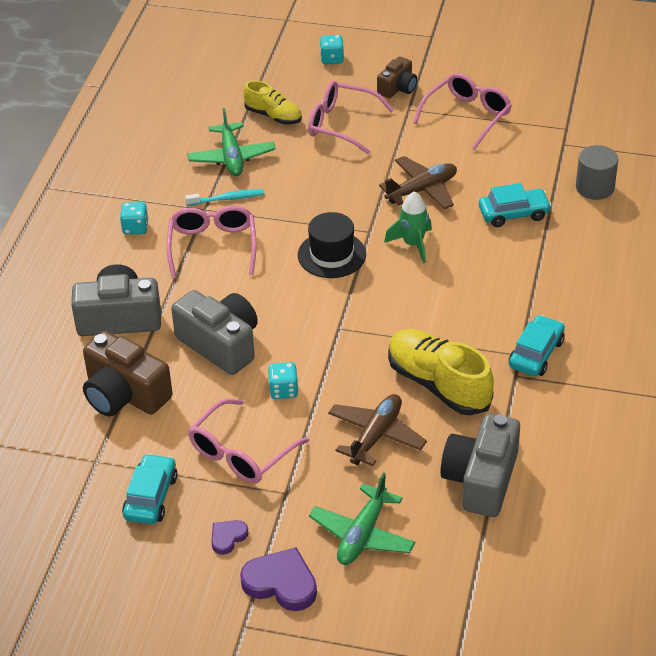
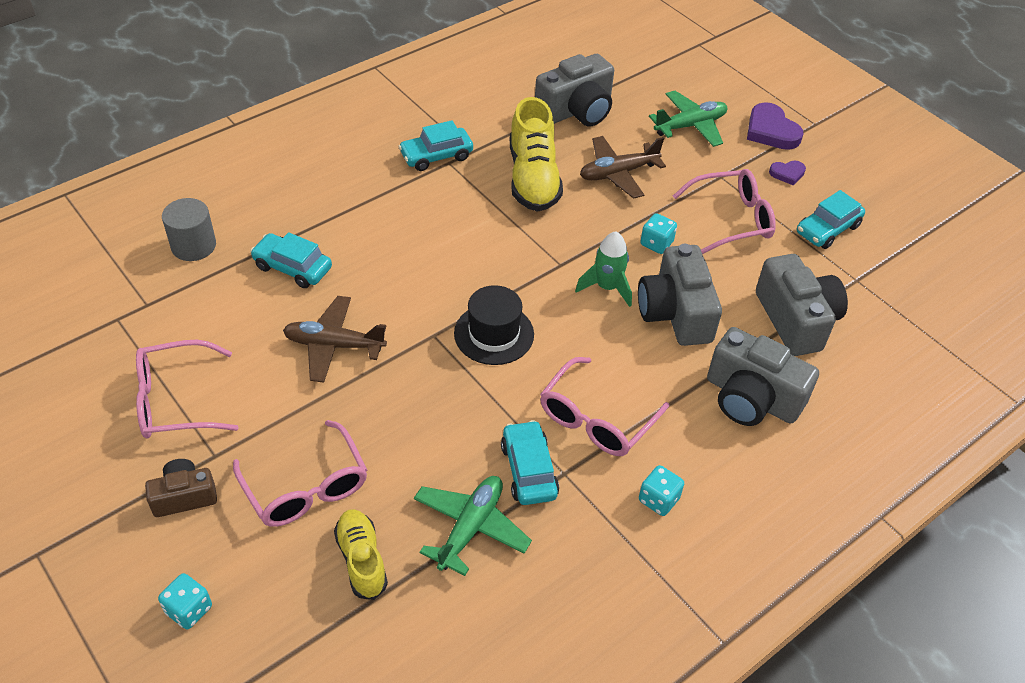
camera: 145 degrees left, 5 degrees up
(124, 394) = (796, 320): brown camera -> grey camera
(227, 199) = (529, 470): turquoise toothbrush -> turquoise car
(413, 244) = (412, 296): green rocket -> green rocket (607, 287)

What is required ->
Count up the lines above that include the string "camera" and report nothing but that number.

Solution to this task ->
2